▶ **Exercise requirements**
Set down exactly the lines from the one containing "(420, 142) = (360, 79): blue" through the last line of the records below, both included, and nothing else.

═══ Dataset extract ═══

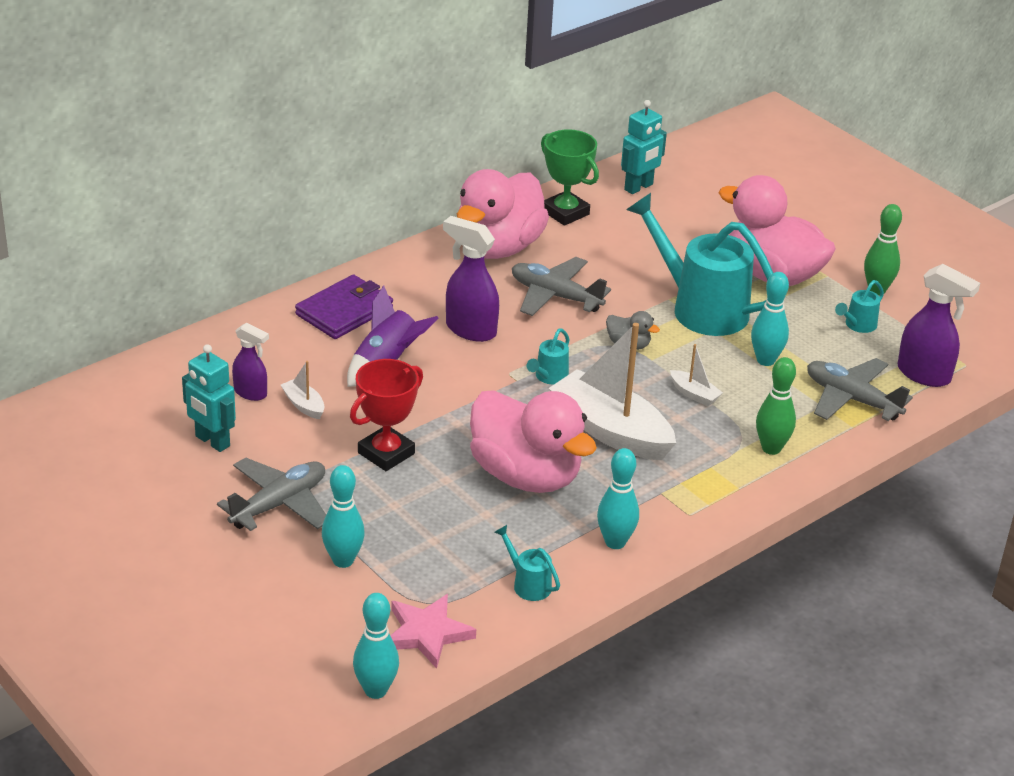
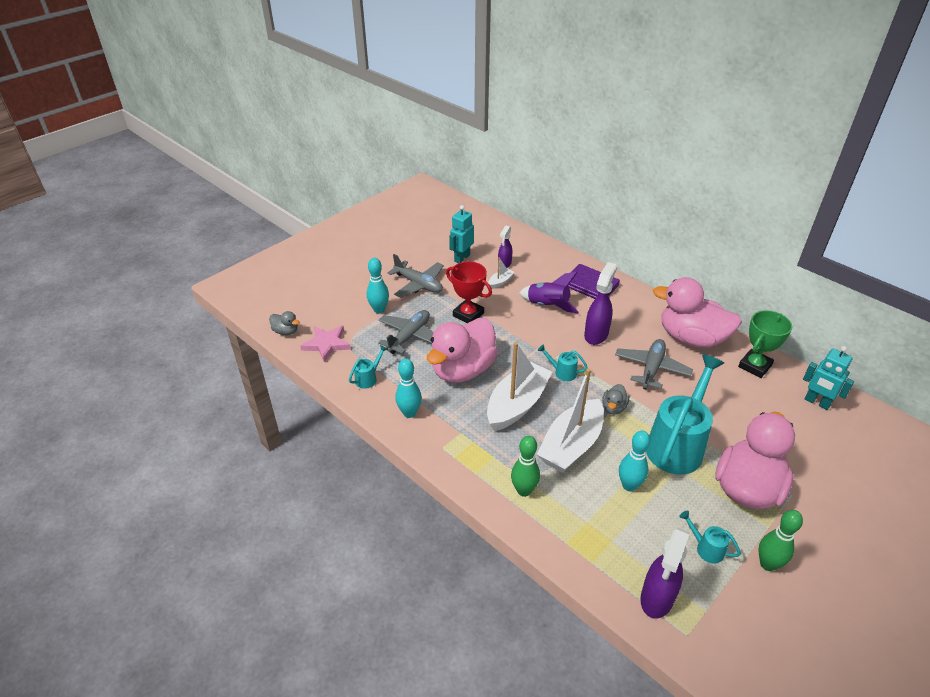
camera: 85 degrees right, 5 degrees up
(375, 690) = (286, 331): turquoise bowling pin -> grey duck
(694, 394) = (571, 445): white boat -> white boat, size x2.35
(851, 399) = (601, 542): grey plane -> grey plane (409, 336)

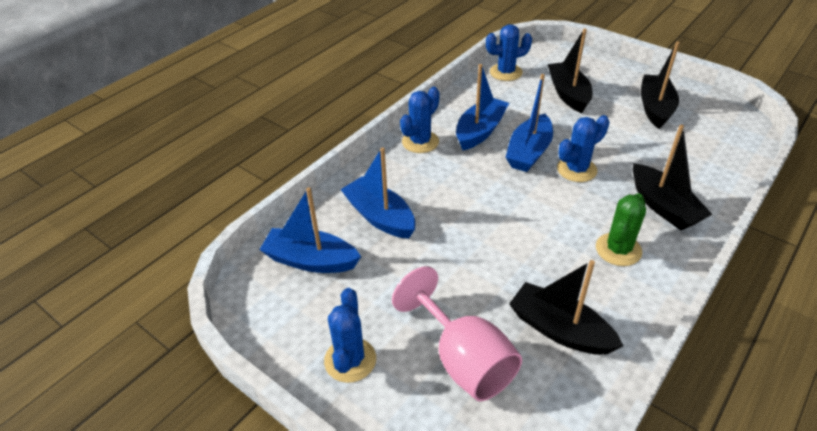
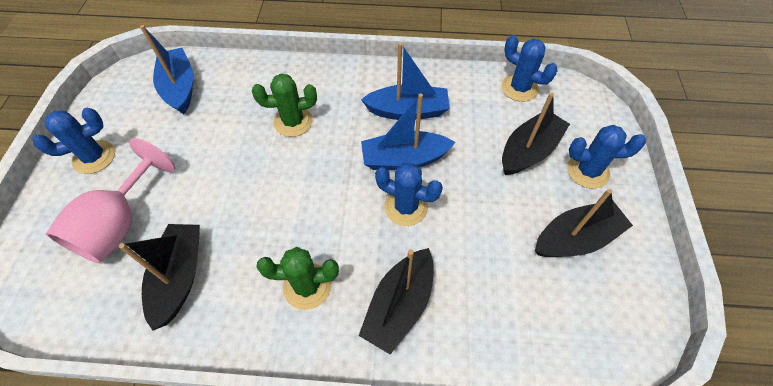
camera: 55 degrees right, 15 degrees up
(380, 217) = (249, 101): blue boat -> none
(420, 142) = (360, 79): blue cactus -> blue cactus (587, 171)
(433, 197) = (293, 122): none -> green cactus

═══

▶ **Exercise result**
(420, 142) = (360, 79): blue cactus -> blue cactus (587, 171)
(433, 197) = (293, 122): none -> green cactus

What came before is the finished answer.